In the material below, find every line with "brown" and pull it out.
*** Opening SUPPLIED DATA ***
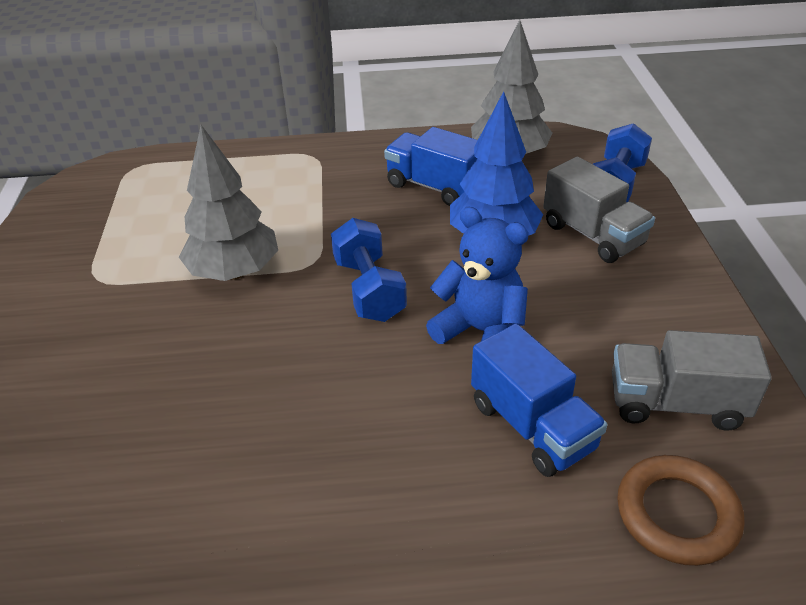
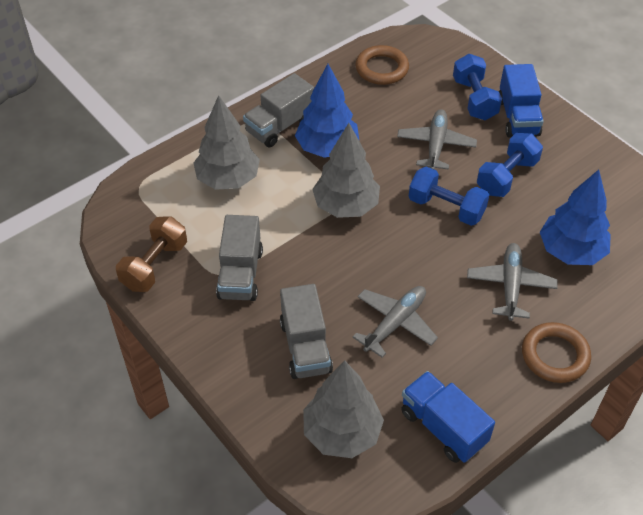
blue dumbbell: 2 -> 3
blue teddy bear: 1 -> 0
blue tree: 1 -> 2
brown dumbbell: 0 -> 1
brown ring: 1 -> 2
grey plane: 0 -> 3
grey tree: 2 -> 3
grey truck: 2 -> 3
*** Closing SUPPLIED DATA ***
*** Opening SUPPLIED DATA ***
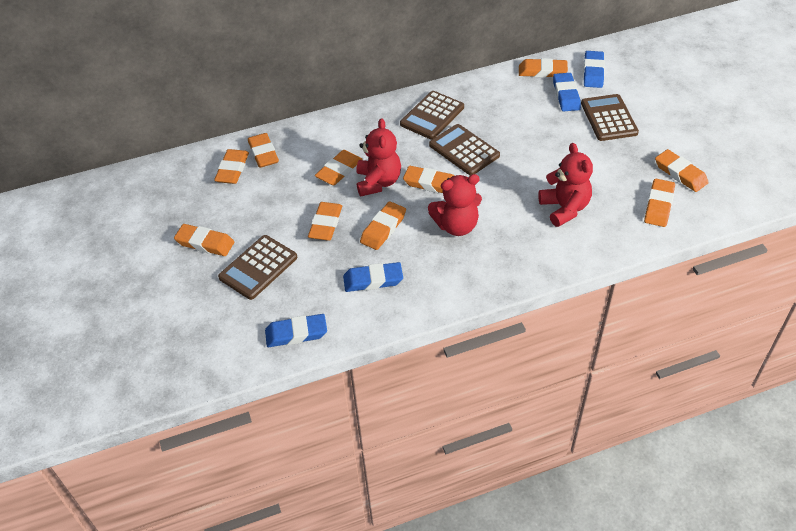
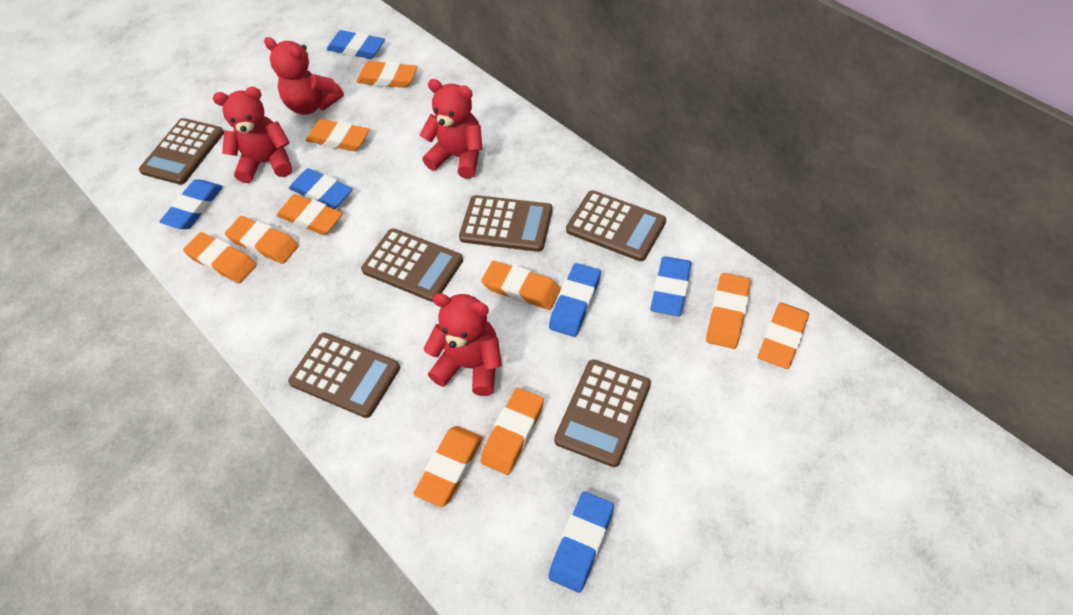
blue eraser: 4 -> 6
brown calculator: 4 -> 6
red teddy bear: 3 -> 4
*** Closing SUPPLIED DATA ***
* REPLY:
brown dumbbell: 0 -> 1
brown ring: 1 -> 2
brown calculator: 4 -> 6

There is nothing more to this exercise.